Problem details =>
Write out, word for word, the part of the listing below that opens with the line containing "L1: none -> 1.5mH (SIG5, SIG16)" and closes with the line containing "U4: LM358 -> OPA2134", keeping both of those lines and adding no others.

....

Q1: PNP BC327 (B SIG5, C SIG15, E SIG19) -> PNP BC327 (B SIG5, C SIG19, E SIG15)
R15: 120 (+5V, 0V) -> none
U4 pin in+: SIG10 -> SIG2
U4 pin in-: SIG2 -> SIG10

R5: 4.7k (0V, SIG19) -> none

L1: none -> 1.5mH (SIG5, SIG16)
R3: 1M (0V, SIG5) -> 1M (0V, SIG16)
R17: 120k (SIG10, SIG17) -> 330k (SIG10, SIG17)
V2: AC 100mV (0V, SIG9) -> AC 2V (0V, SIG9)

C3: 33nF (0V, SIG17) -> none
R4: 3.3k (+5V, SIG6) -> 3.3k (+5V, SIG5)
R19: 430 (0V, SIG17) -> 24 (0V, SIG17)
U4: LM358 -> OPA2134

....

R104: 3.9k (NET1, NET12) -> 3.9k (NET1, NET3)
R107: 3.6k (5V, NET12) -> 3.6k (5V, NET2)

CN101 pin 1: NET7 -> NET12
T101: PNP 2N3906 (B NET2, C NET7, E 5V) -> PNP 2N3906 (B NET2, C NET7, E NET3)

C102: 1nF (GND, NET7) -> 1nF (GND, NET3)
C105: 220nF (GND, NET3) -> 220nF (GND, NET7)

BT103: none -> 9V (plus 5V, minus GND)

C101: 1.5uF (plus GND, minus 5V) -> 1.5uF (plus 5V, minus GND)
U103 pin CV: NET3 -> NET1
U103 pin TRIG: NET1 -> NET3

....

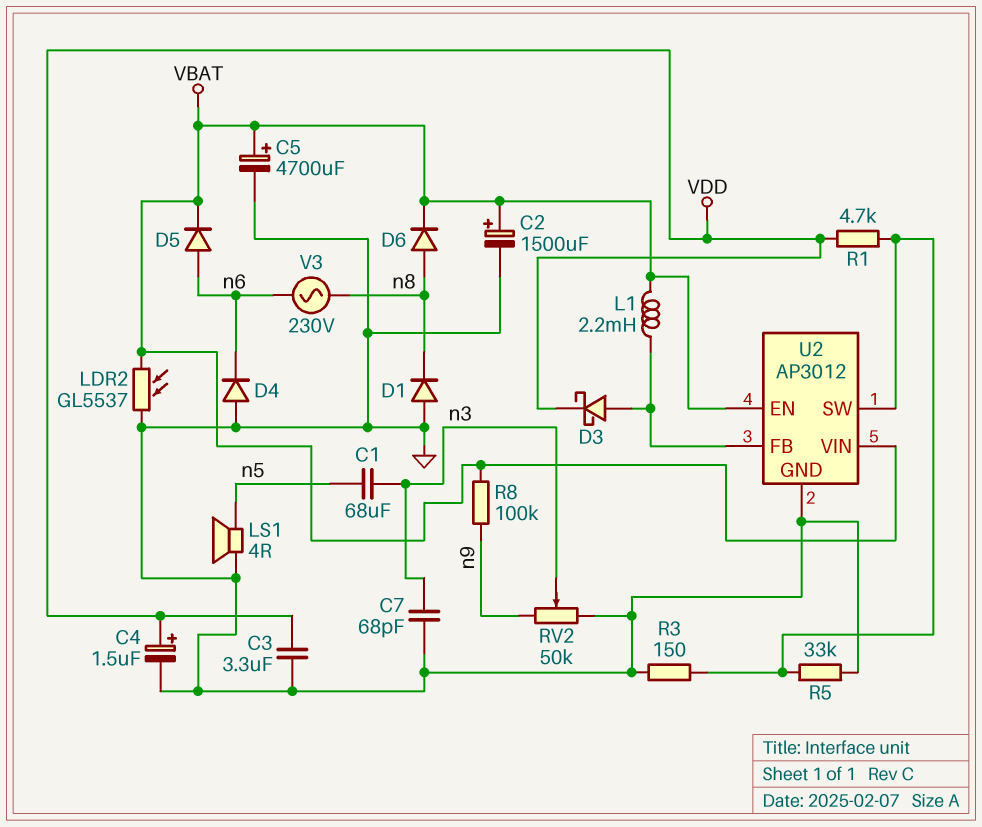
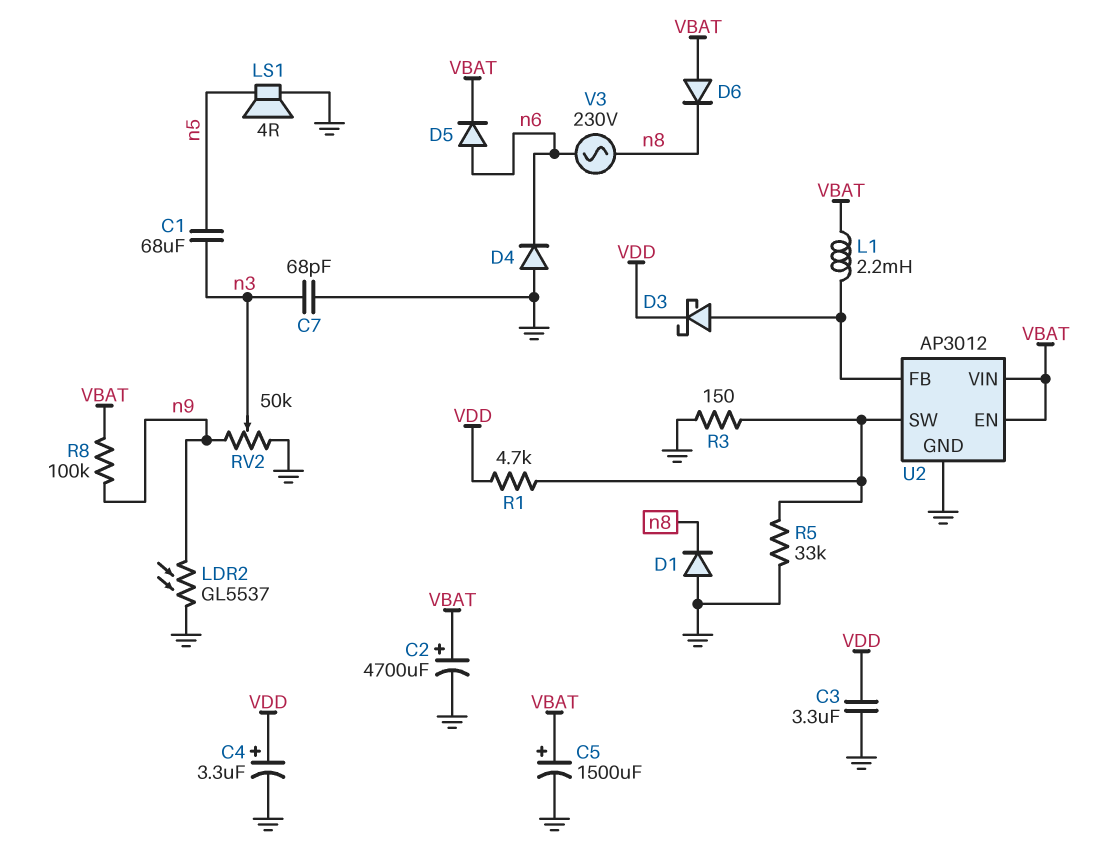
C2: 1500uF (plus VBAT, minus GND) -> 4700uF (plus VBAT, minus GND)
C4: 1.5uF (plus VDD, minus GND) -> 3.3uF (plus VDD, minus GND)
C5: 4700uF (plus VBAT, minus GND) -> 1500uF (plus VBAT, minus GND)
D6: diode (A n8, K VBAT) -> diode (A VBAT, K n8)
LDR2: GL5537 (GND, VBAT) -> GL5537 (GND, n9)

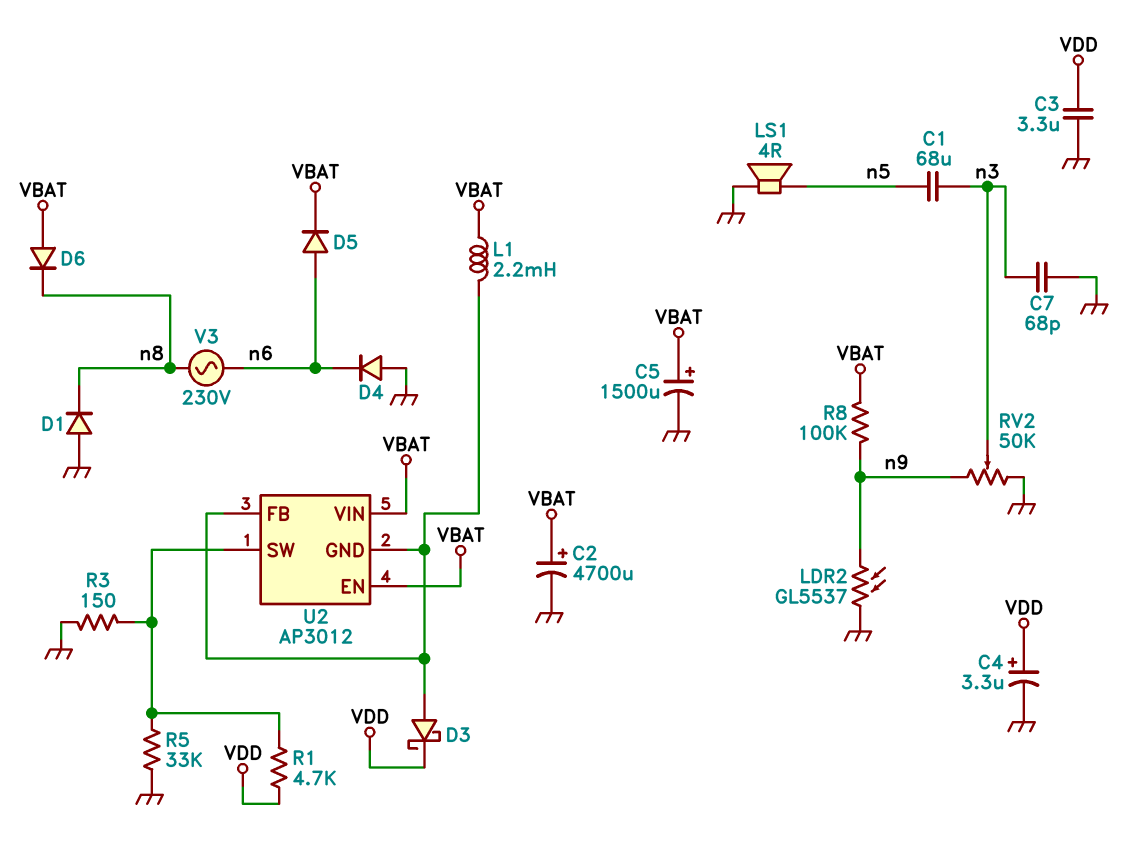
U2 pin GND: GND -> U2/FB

....

Problem solution =>
L1: none -> 1.5mH (SIG5, SIG16)
R3: 1M (0V, SIG5) -> 1M (0V, SIG16)
R17: 120k (SIG10, SIG17) -> 330k (SIG10, SIG17)
V2: AC 100mV (0V, SIG9) -> AC 2V (0V, SIG9)

C3: 33nF (0V, SIG17) -> none
R4: 3.3k (+5V, SIG6) -> 3.3k (+5V, SIG5)
R19: 430 (0V, SIG17) -> 24 (0V, SIG17)
U4: LM358 -> OPA2134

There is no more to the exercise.